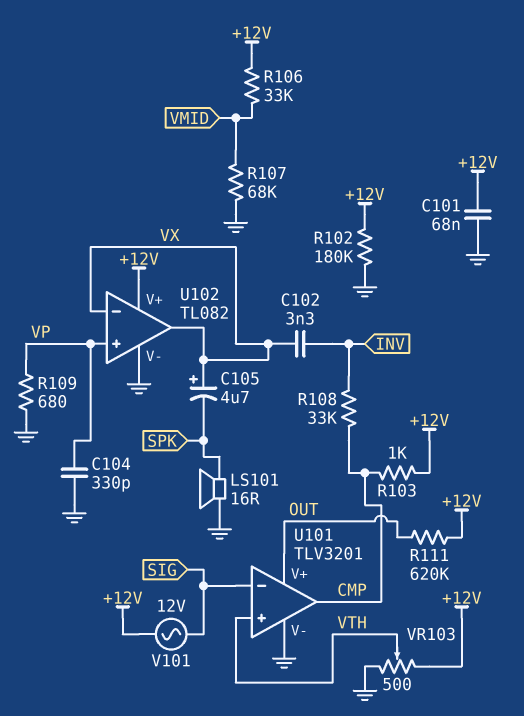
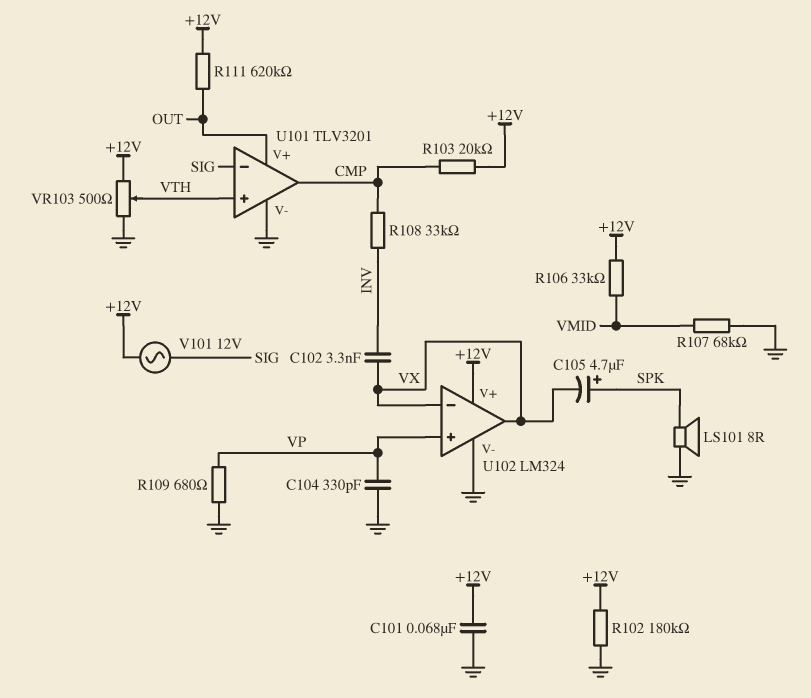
C105: 4.7uF (plus VX, minus SPK) -> 4.7uF (plus SPK, minus VX)
LS101: speaker 16R (GND, SPK) -> speaker 8R (GND, SPK)
R103: 1k (+12V, CMP) -> 20k (+12V, CMP)
U102: TL082 -> LM324

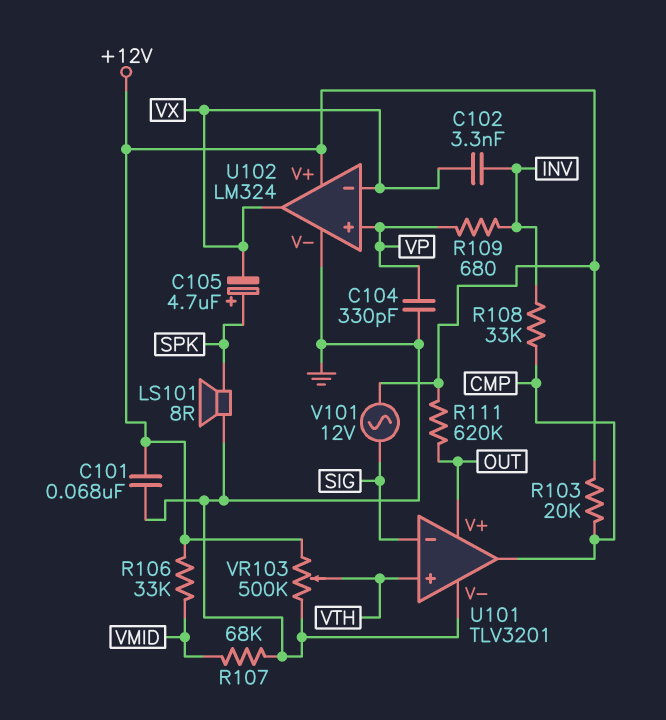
R102: 180k (+12V, GND) -> none
R109: 680 (GND, VP) -> 680 (INV, VP)
VR103: 500 (+12V, GND, wiper VTH) -> 500k (+12V, GND, wiper VTH)

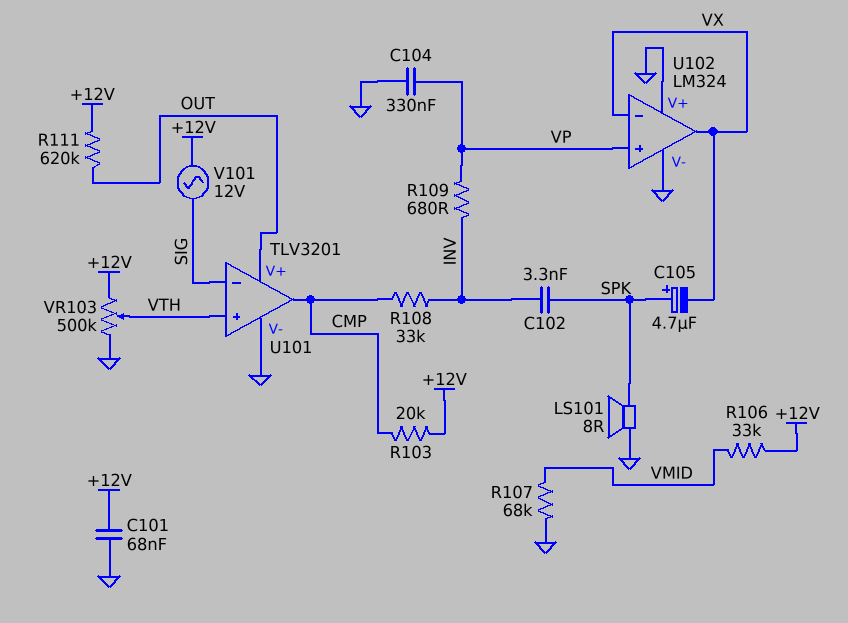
C102: 3.3nF (INV, VX) -> 3.3nF (INV, SPK)
C104: 330pF (GND, VP) -> 330nF (GND, VP)
U102 pin V+: +12V -> GND

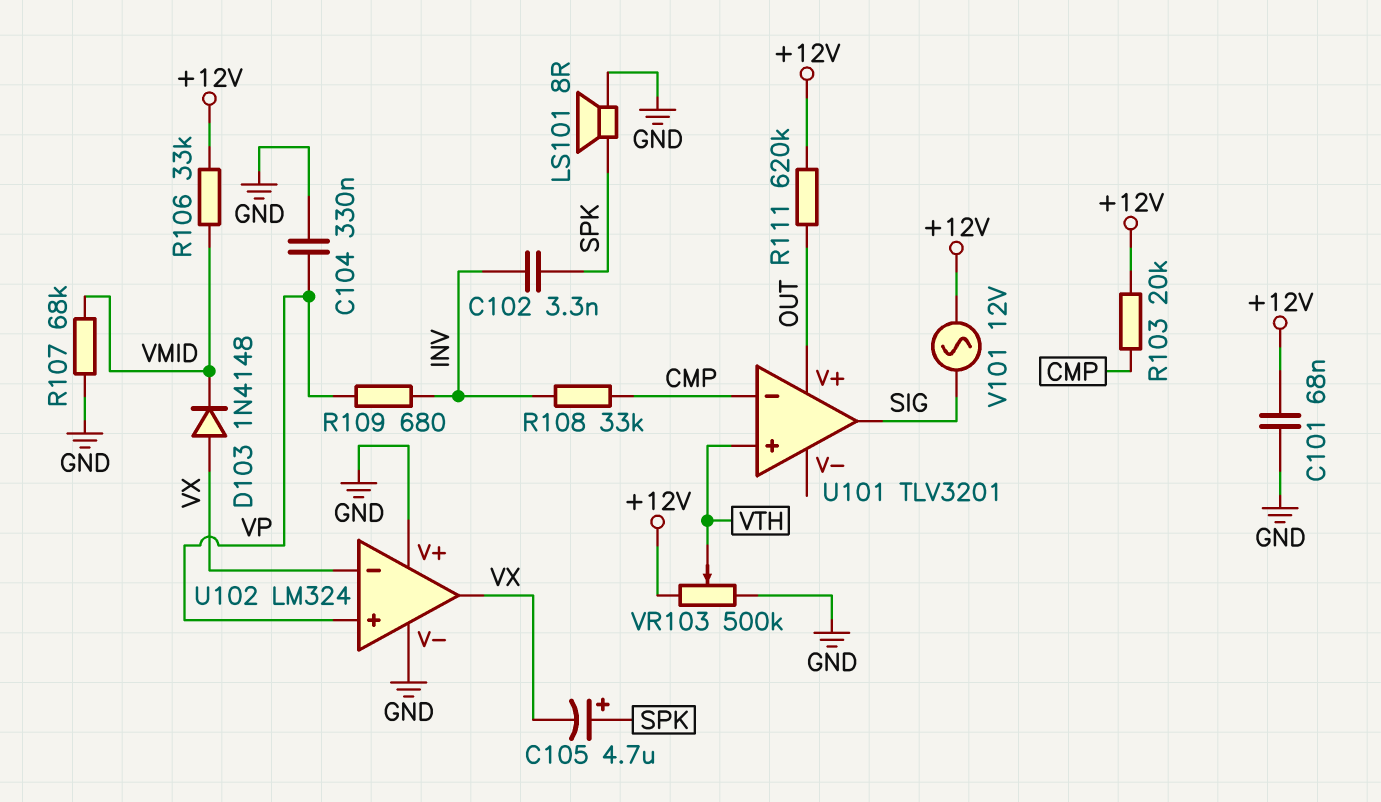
D103: none -> diode 1N4148 (A VX, K VMID)
U101 pin V-: GND -> none
U101 pin in-: SIG -> CMP
U101 pin out: CMP -> SIG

- [EXERCISE REQUIREMENTS]:
Reproduce these records exactly, but not the pictures.

- [TASK RESULT]:
C105: 4.7uF (plus VX, minus SPK) -> 4.7uF (plus SPK, minus VX)
LS101: speaker 16R (GND, SPK) -> speaker 8R (GND, SPK)
R103: 1k (+12V, CMP) -> 20k (+12V, CMP)
U102: TL082 -> LM324

R102: 180k (+12V, GND) -> none
R109: 680 (GND, VP) -> 680 (INV, VP)
VR103: 500 (+12V, GND, wiper VTH) -> 500k (+12V, GND, wiper VTH)

C102: 3.3nF (INV, VX) -> 3.3nF (INV, SPK)
C104: 330pF (GND, VP) -> 330nF (GND, VP)
U102 pin V+: +12V -> GND

D103: none -> diode 1N4148 (A VX, K VMID)
U101 pin V-: GND -> none
U101 pin in-: SIG -> CMP
U101 pin out: CMP -> SIG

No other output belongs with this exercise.